**ACTIVITY:**
Print the records again, matching each line exactly.

**MATERIAL SUPPLIED:**
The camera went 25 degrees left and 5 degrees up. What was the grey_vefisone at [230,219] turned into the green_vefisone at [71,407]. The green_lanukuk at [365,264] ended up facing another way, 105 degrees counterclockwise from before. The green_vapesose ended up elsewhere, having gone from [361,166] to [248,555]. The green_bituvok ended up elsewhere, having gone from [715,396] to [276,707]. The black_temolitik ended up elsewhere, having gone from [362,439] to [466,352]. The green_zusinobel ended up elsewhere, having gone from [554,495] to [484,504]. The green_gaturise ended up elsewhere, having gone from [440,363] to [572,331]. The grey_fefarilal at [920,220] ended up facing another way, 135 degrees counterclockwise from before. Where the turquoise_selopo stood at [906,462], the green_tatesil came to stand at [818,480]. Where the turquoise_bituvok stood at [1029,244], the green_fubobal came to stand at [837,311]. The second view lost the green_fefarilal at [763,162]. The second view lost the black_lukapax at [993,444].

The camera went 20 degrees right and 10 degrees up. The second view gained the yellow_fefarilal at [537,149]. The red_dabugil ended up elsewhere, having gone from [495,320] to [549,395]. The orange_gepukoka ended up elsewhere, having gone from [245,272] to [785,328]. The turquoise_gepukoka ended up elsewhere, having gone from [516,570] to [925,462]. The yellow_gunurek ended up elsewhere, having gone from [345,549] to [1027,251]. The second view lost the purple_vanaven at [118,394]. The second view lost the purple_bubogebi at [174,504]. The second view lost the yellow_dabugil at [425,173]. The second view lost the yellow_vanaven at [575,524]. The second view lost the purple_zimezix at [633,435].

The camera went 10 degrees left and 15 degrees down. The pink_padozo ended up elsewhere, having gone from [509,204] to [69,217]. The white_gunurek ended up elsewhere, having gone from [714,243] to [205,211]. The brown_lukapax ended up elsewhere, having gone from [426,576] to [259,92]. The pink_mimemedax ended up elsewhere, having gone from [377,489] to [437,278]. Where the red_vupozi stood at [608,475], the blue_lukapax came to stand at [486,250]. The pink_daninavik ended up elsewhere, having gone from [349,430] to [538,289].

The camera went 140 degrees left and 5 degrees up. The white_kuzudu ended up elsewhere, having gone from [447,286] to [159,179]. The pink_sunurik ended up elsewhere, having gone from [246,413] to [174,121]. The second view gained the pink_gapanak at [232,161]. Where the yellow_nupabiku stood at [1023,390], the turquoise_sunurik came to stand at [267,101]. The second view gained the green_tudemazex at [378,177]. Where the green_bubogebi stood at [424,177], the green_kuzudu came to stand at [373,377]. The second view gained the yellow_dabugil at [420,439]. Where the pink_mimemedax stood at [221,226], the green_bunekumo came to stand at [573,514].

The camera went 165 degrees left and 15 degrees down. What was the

**REPLY TO THE EXERCISE:**
The camera went 25 degrees left and 5 degrees up. What was the grey_vefisone at [230,219] turned into the green_vefisone at [71,407]. The green_lanukuk at [365,264] ended up facing another way, 105 degrees counterclockwise from before. The green_vapesose ended up elsewhere, having gone from [361,166] to [248,555]. The green_bituvok ended up elsewhere, having gone from [715,396] to [276,707]. The black_temolitik ended up elsewhere, having gone from [362,439] to [466,352]. The green_zusinobel ended up elsewhere, having gone from [554,495] to [484,504]. The green_gaturise ended up elsewhere, having gone from [440,363] to [572,331]. The grey_fefarilal at [920,220] ended up facing another way, 135 degrees counterclockwise from before. Where the turquoise_selopo stood at [906,462], the green_tatesil came to stand at [818,480]. Where the turquoise_bituvok stood at [1029,244], the green_fubobal came to stand at [837,311]. The second view lost the green_fefarilal at [763,162]. The second view lost the black_lukapax at [993,444].

The camera went 20 degrees right and 10 degrees up. The second view gained the yellow_fefarilal at [537,149]. The red_dabugil ended up elsewhere, having gone from [495,320] to [549,395]. The orange_gepukoka ended up elsewhere, having gone from [245,272] to [785,328]. The turquoise_gepukoka ended up elsewhere, having gone from [516,570] to [925,462]. The yellow_gunurek ended up elsewhere, having gone from [345,549] to [1027,251]. The second view lost the purple_vanaven at [118,394]. The second view lost the purple_bubogebi at [174,504]. The second view lost the yellow_dabugil at [425,173]. The second view lost the yellow_vanaven at [575,524]. The second view lost the purple_zimezix at [633,435].

The camera went 10 degrees left and 15 degrees down. The pink_padozo ended up elsewhere, having gone from [509,204] to [69,217]. The white_gunurek ended up elsewhere, having gone from [714,243] to [205,211]. The brown_lukapax ended up elsewhere, having gone from [426,576] to [259,92]. The pink_mimemedax ended up elsewhere, having gone from [377,489] to [437,278]. Where the red_vupozi stood at [608,475], the blue_lukapax came to stand at [486,250]. The pink_daninavik ended up elsewhere, having gone from [349,430] to [538,289].

The camera went 140 degrees left and 5 degrees up. The white_kuzudu ended up elsewhere, having gone from [447,286] to [159,179]. The pink_sunurik ended up elsewhere, having gone from [246,413] to [174,121]. The second view gained the pink_gapanak at [232,161]. Where the yellow_nupabiku stood at [1023,390], the turquoise_sunurik came to stand at [267,101]. The second view gained the green_tudemazex at [378,177]. Where the green_bubogebi stood at [424,177], the green_kuzudu came to stand at [373,377]. The second view gained the yellow_dabugil at [420,439]. Where the pink_mimemedax stood at [221,226], the green_bunekumo came to stand at [573,514].

The camera went 165 degrees left and 15 degrees down. What was the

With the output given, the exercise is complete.